Start of DATA UNDER STUDY
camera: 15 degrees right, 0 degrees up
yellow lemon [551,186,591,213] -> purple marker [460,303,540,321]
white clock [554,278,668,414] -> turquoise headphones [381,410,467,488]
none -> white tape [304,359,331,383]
End of DATA UNDER STUDY
Start of DATA UNDER STUDY
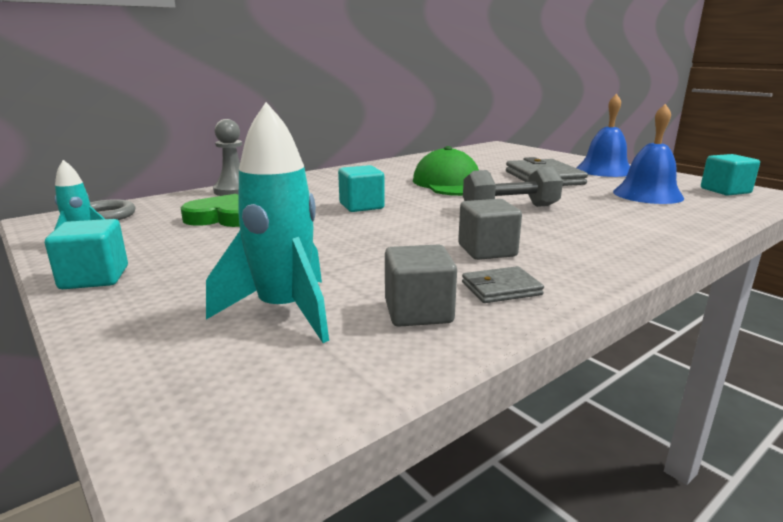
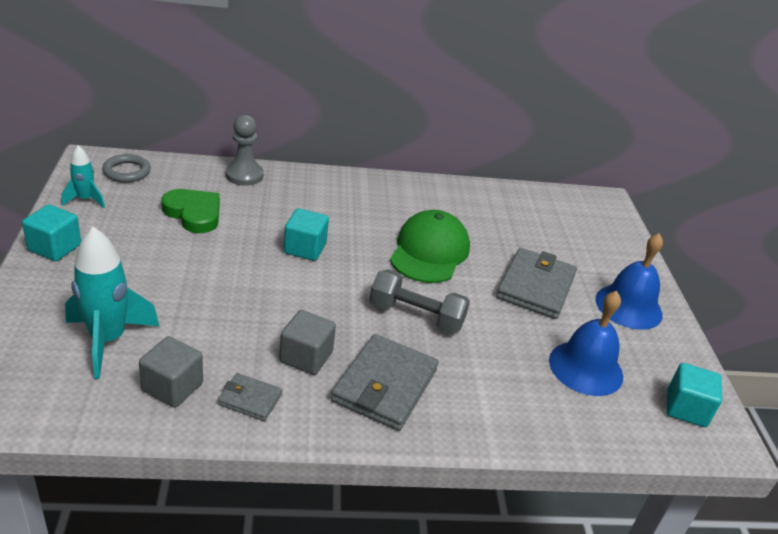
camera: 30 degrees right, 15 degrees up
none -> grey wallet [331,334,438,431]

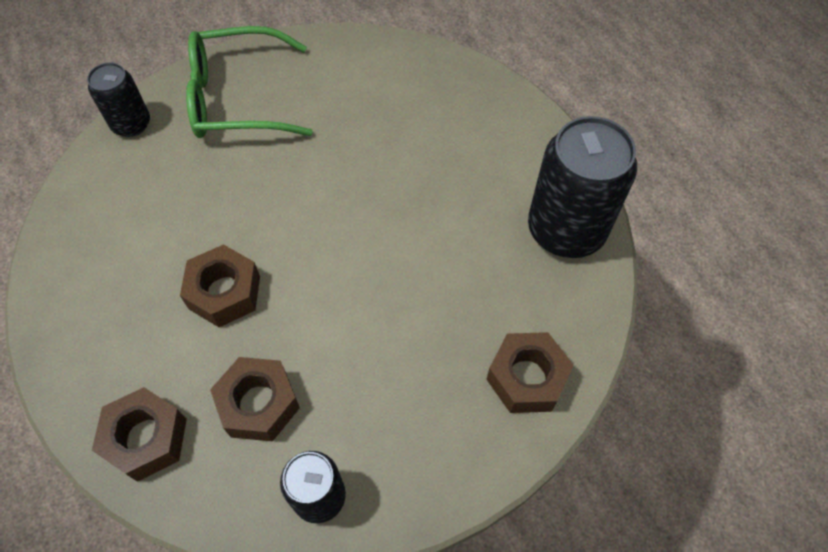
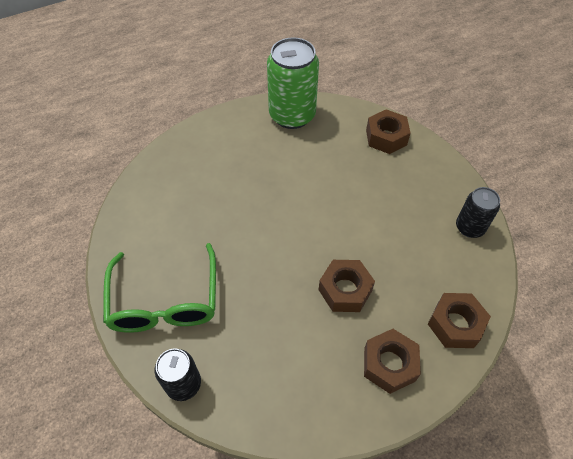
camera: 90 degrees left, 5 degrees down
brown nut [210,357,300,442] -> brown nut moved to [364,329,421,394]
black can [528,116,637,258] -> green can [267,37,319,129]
End of DATA UNDER STUDY
Start of DATA UNDER STUDY
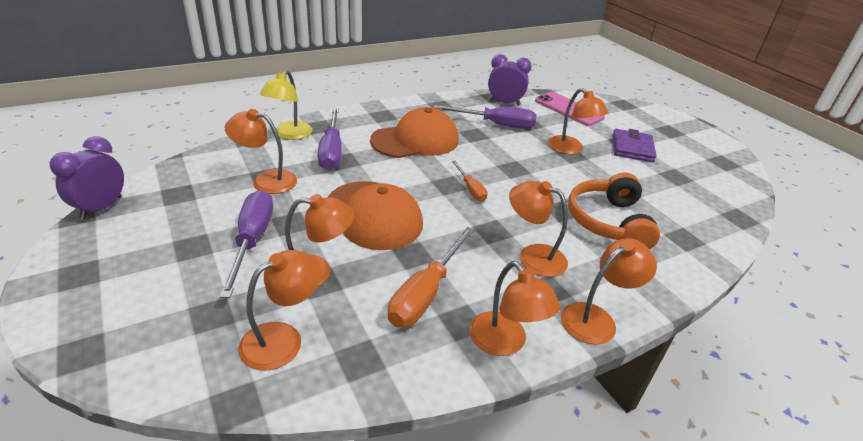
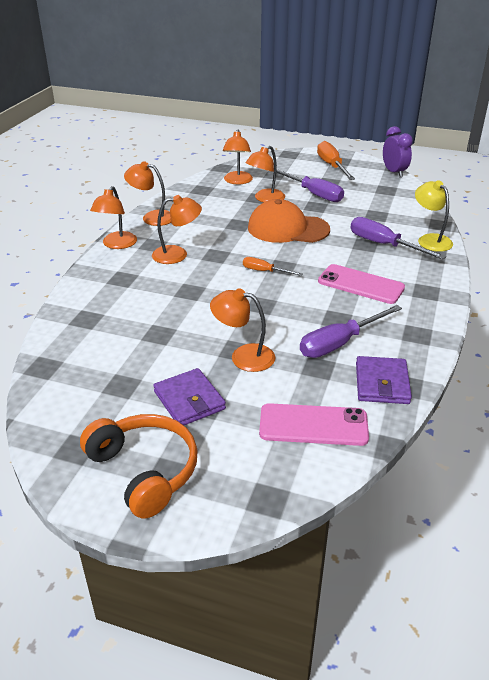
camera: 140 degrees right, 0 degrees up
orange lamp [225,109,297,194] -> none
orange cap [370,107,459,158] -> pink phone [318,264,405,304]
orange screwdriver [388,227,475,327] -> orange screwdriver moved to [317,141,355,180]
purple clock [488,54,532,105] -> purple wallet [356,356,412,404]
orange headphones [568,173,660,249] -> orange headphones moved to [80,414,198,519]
End of DATA UNDER STUDY
Which lines in the data above hold the string "purple"? Return each of them.

- [ANSWER SECTION]
yellow lemon [551,186,591,213] -> purple marker [460,303,540,321]
purple clock [488,54,532,105] -> purple wallet [356,356,412,404]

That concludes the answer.